> **RECORDS SUPPLIED**:
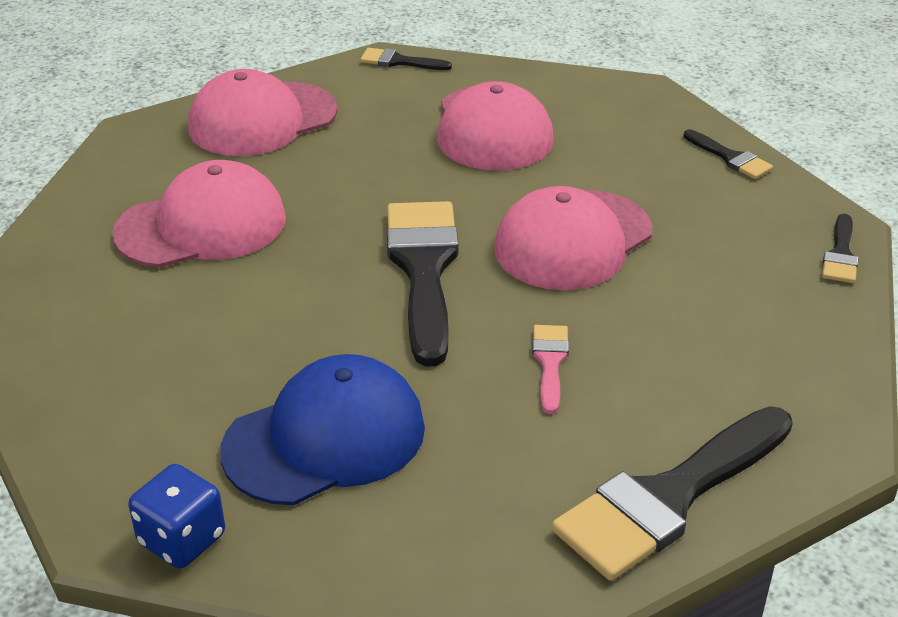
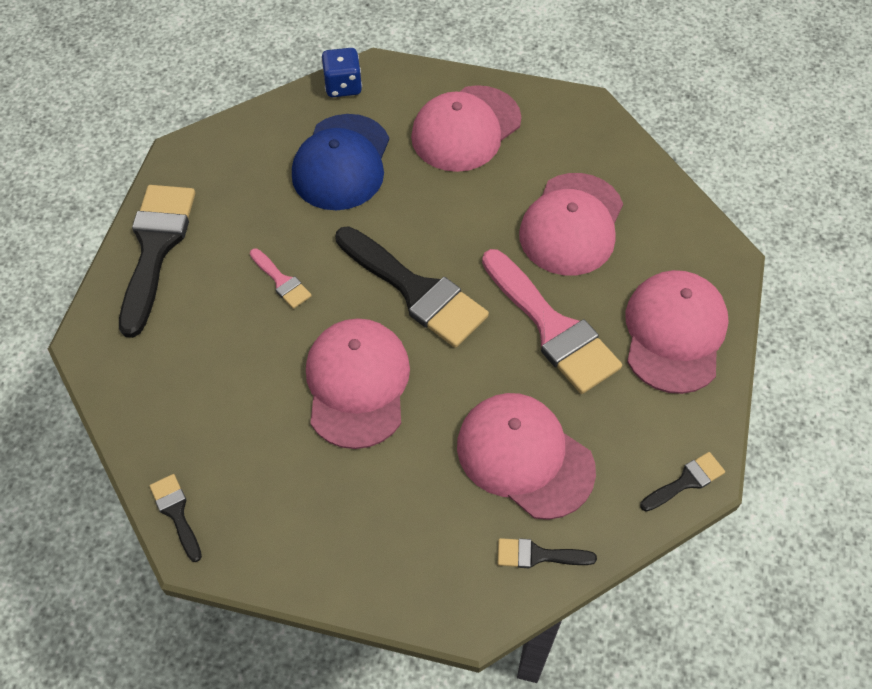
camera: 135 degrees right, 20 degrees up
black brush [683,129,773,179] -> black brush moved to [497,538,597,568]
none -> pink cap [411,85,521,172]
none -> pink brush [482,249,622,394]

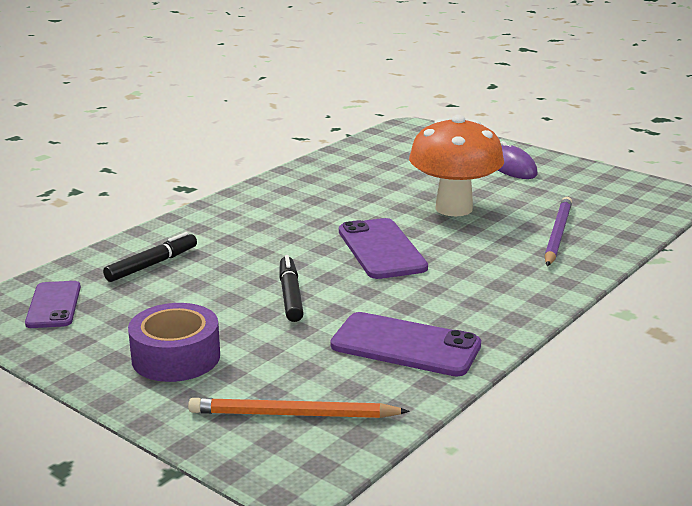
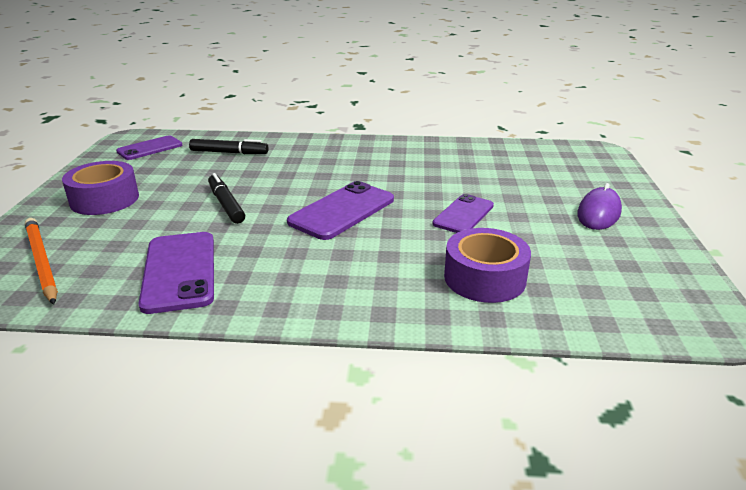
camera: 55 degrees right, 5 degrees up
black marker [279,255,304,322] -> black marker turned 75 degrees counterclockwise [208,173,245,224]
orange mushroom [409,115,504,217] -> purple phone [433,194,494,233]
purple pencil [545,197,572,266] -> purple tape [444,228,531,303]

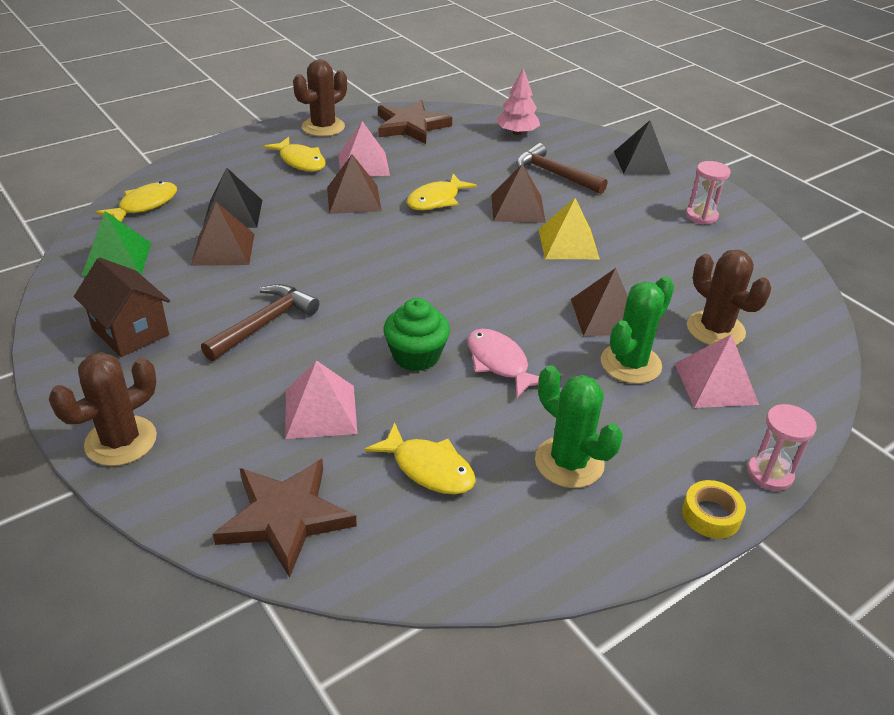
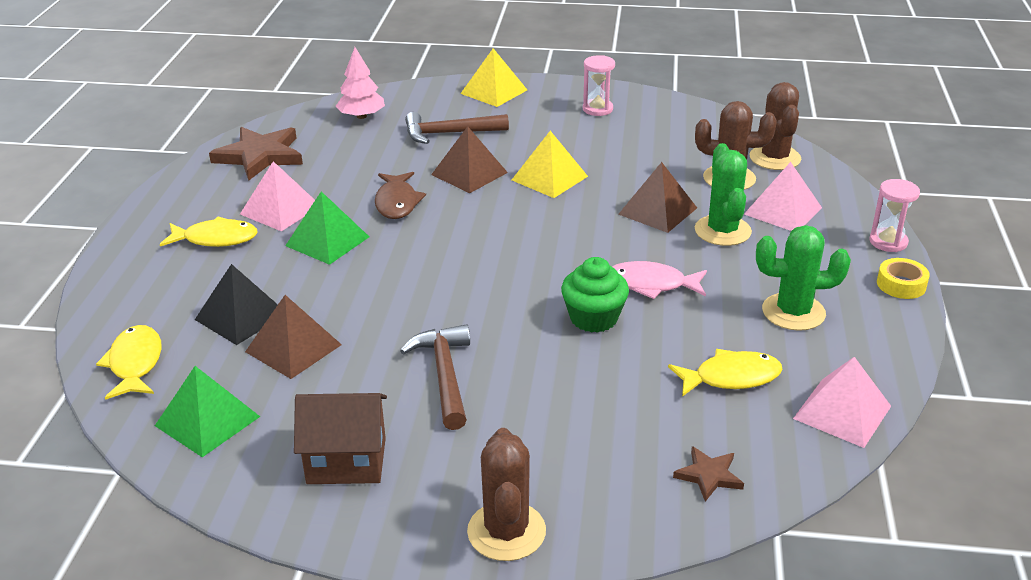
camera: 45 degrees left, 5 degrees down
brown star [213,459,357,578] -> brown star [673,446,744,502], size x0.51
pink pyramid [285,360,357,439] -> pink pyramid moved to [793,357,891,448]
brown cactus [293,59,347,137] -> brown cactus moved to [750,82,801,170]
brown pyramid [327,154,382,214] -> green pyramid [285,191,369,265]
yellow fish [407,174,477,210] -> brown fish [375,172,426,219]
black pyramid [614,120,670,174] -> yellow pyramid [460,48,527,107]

> **ACTIVITY**:
In the listing above, count the lines where the string "purple" occurs, then give that count and nothing else.

> **YOUR SOLUTION**:
2